[Stored data]
==================================================
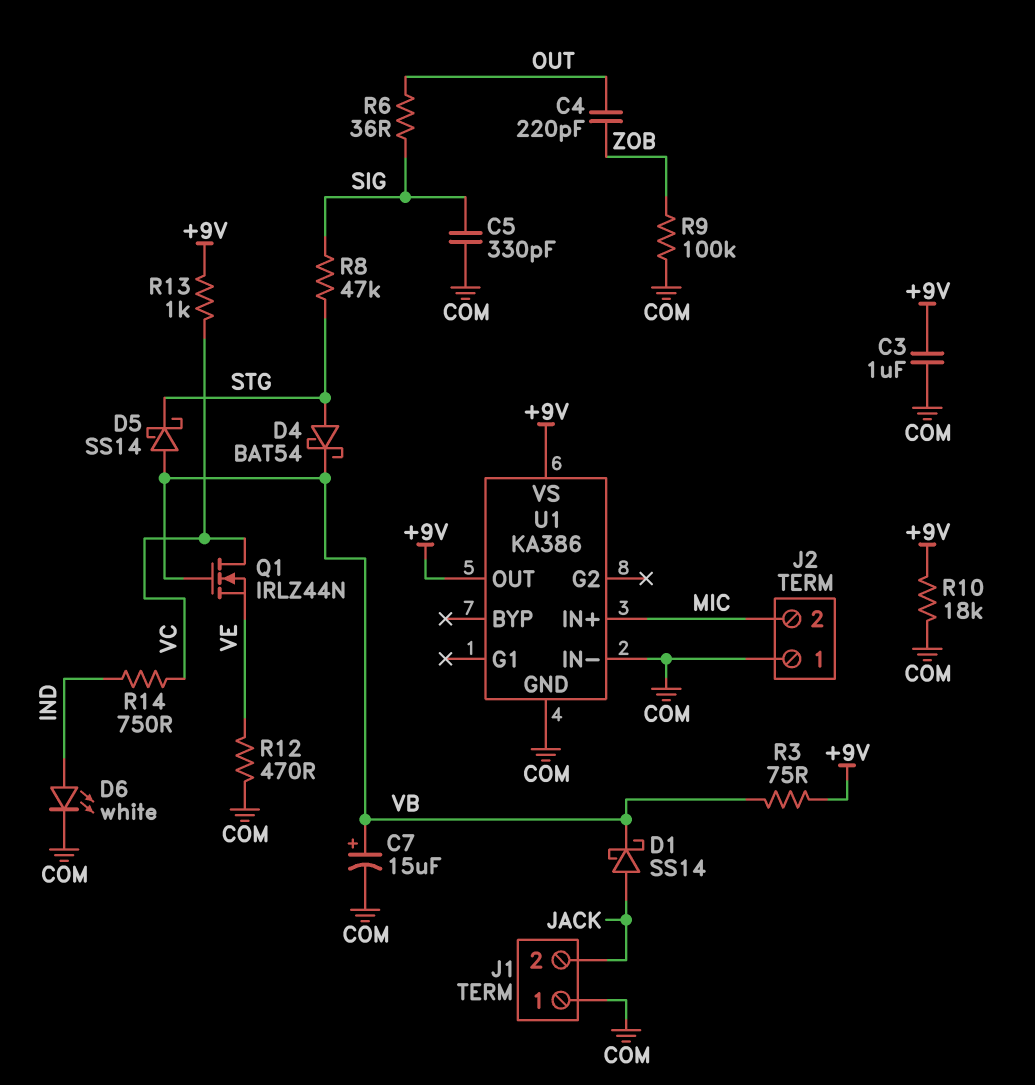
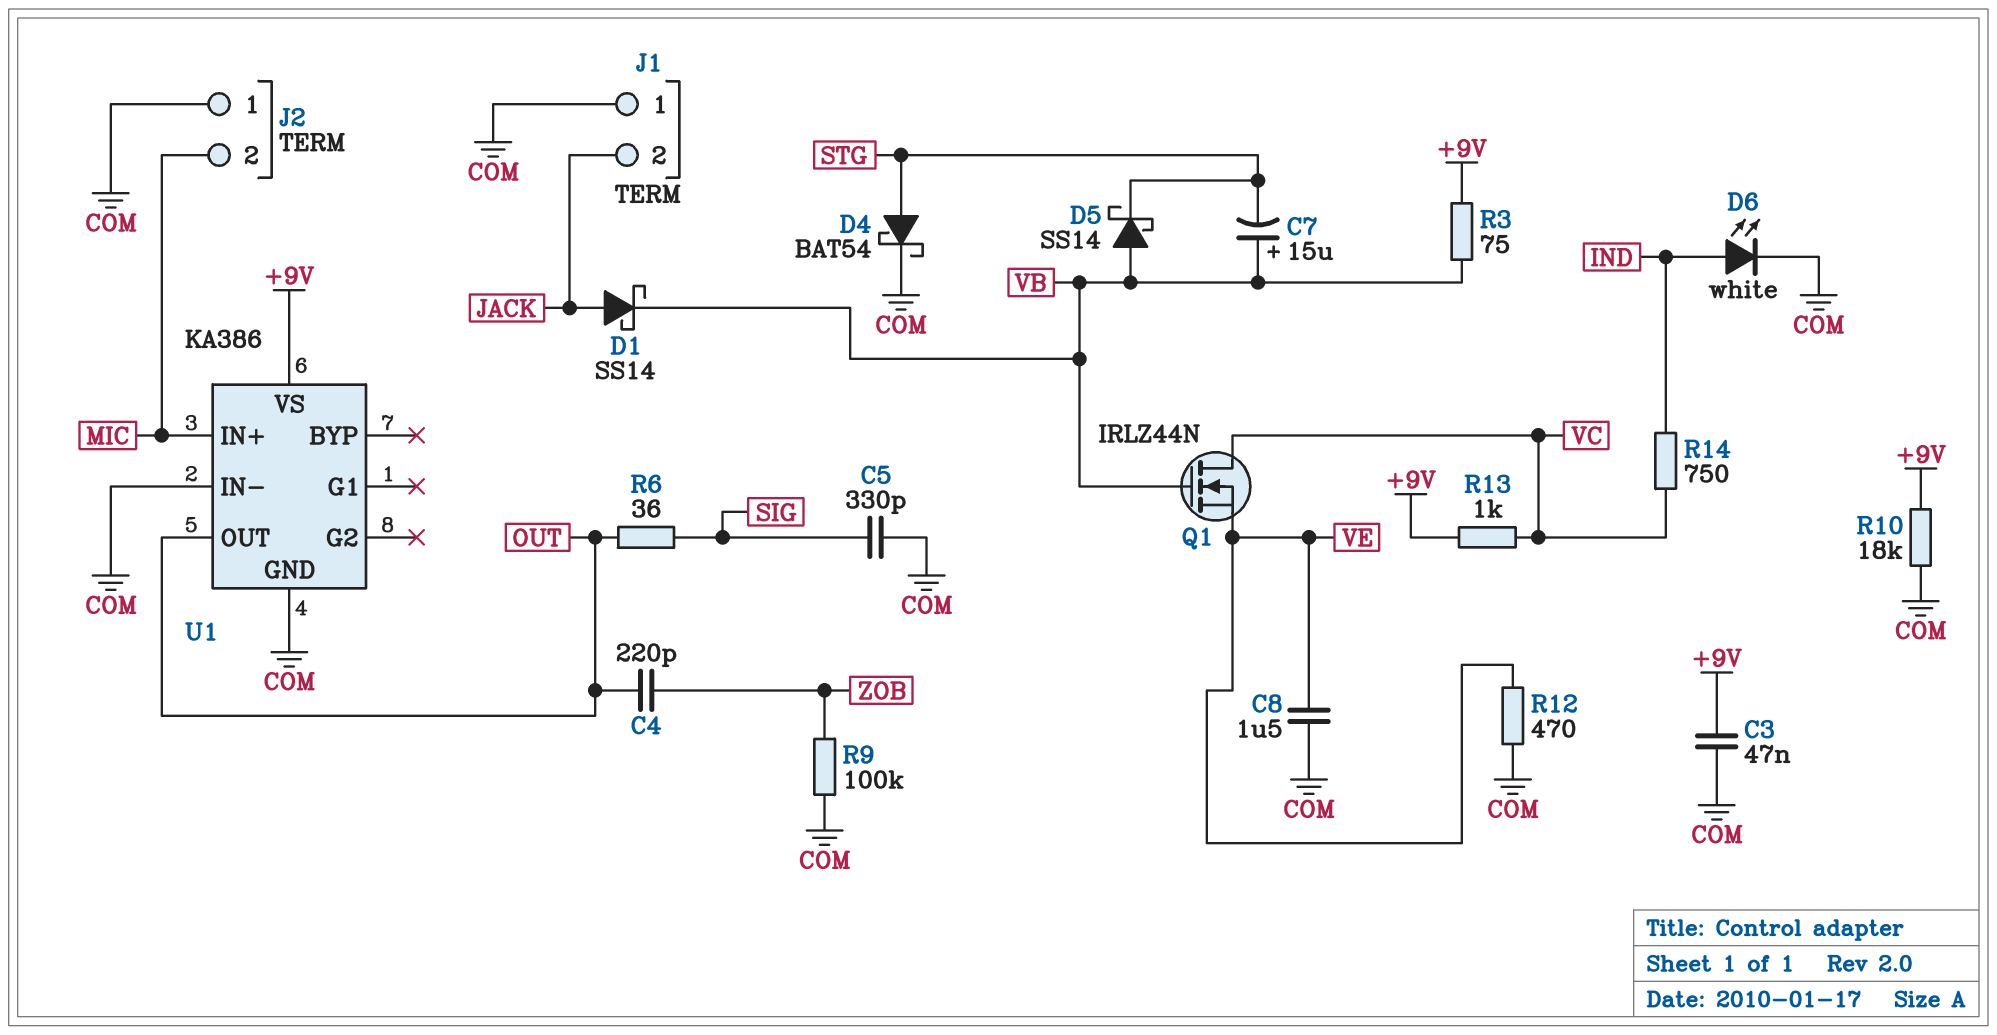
C3: 1uF (+9V, COM) -> 47nF (+9V, COM)
C7: 15uF (plus VB, minus COM) -> 15uF (plus VB, minus STG)
C8: none -> 1.5uF (COM, VE)
D4: schottky BAT54 (A STG, K VB) -> schottky BAT54 (A STG, K COM)
R8: 47k (SIG, STG) -> none
U1 pin OUT: +9V -> OUT

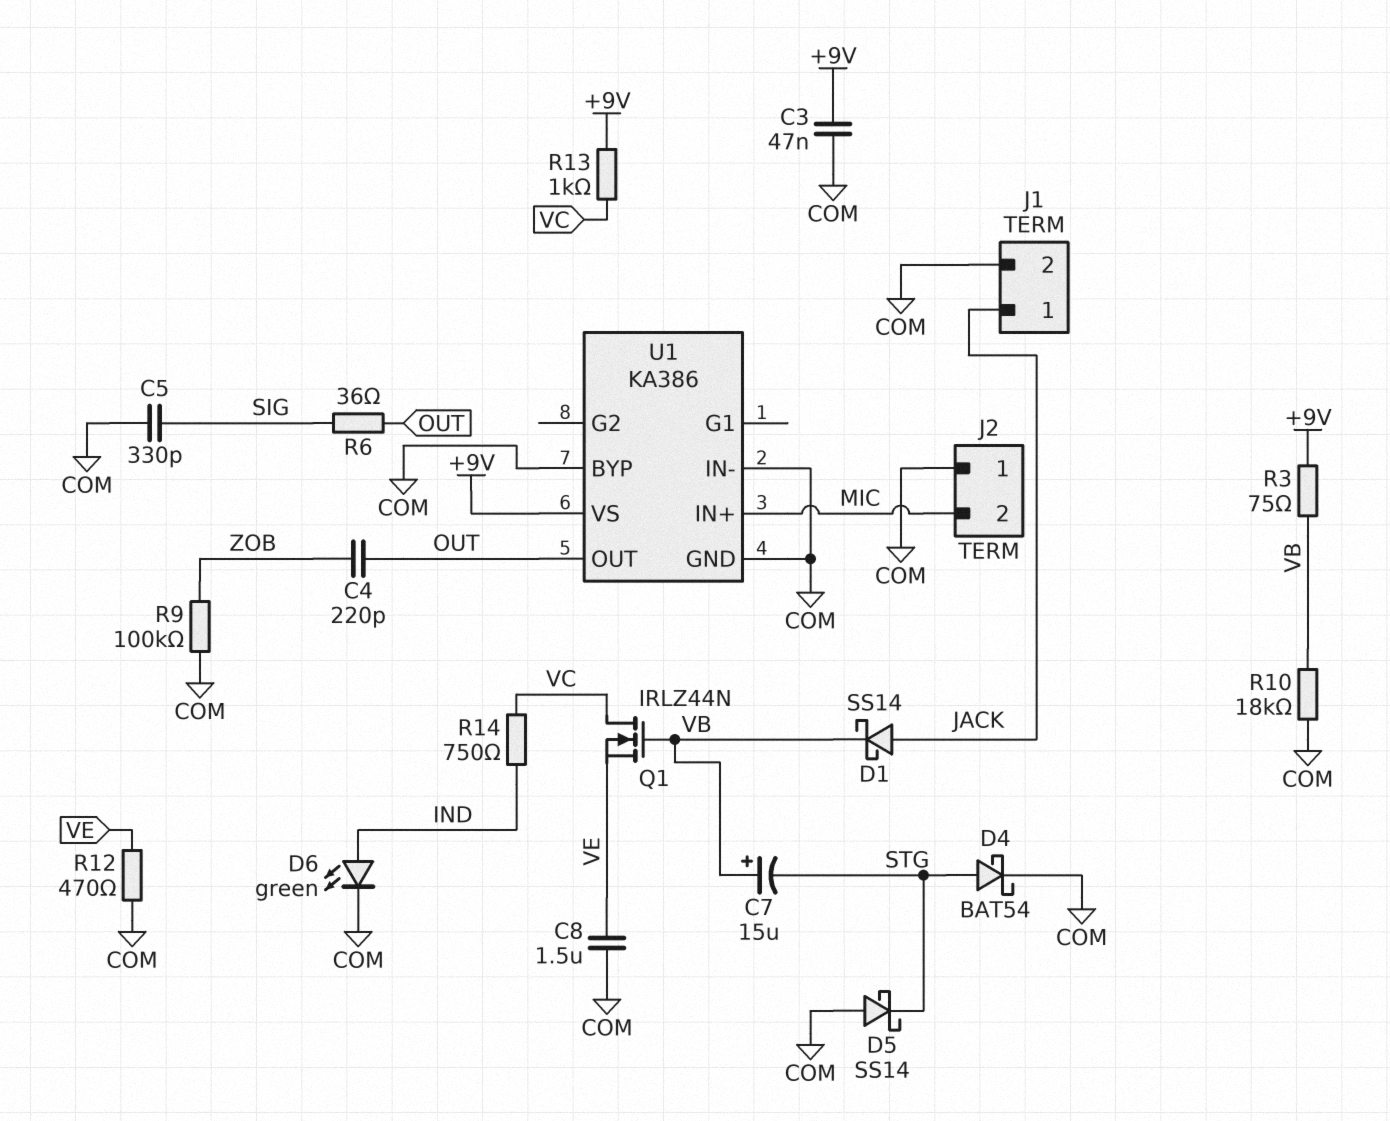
D5: schottky SS14 (A VB, K STG) -> schottky SS14 (A COM, K STG)
D6: LED white (A IND, K COM) -> LED green (A IND, K COM)
J1 pin 1: COM -> JACK
J1 pin 2: JACK -> COM
R10: 18k (+9V, COM) -> 18k (COM, VB)
U1 pin BYP: none -> COM

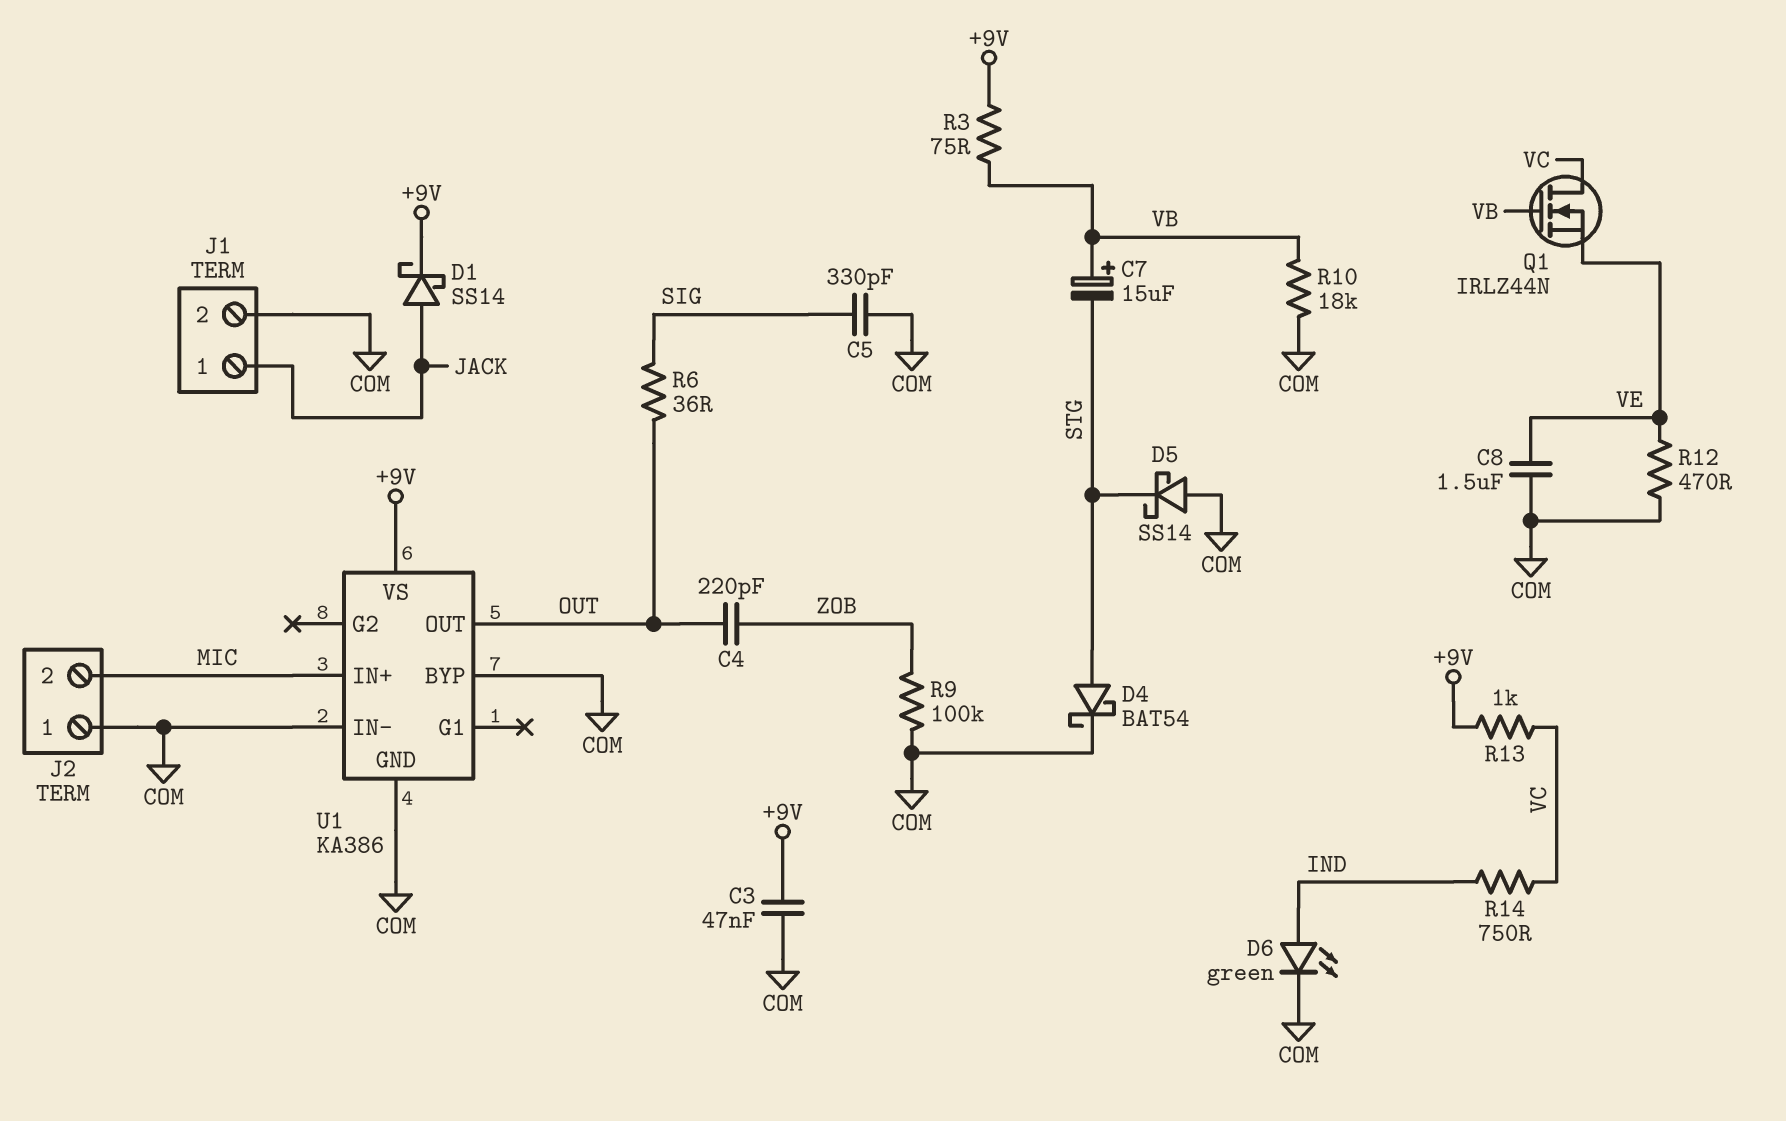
D1: schottky SS14 (A JACK, K VB) -> schottky SS14 (A JACK, K +9V)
==================================================
Try it :: Exactly the lines from the one containing "U1 pin OUT: +9V -> OUT" to the end of the records above, both end lines included, are to be printed, and no pictures with them.

Task output ::
U1 pin OUT: +9V -> OUT

D5: schottky SS14 (A VB, K STG) -> schottky SS14 (A COM, K STG)
D6: LED white (A IND, K COM) -> LED green (A IND, K COM)
J1 pin 1: COM -> JACK
J1 pin 2: JACK -> COM
R10: 18k (+9V, COM) -> 18k (COM, VB)
U1 pin BYP: none -> COM

D1: schottky SS14 (A JACK, K VB) -> schottky SS14 (A JACK, K +9V)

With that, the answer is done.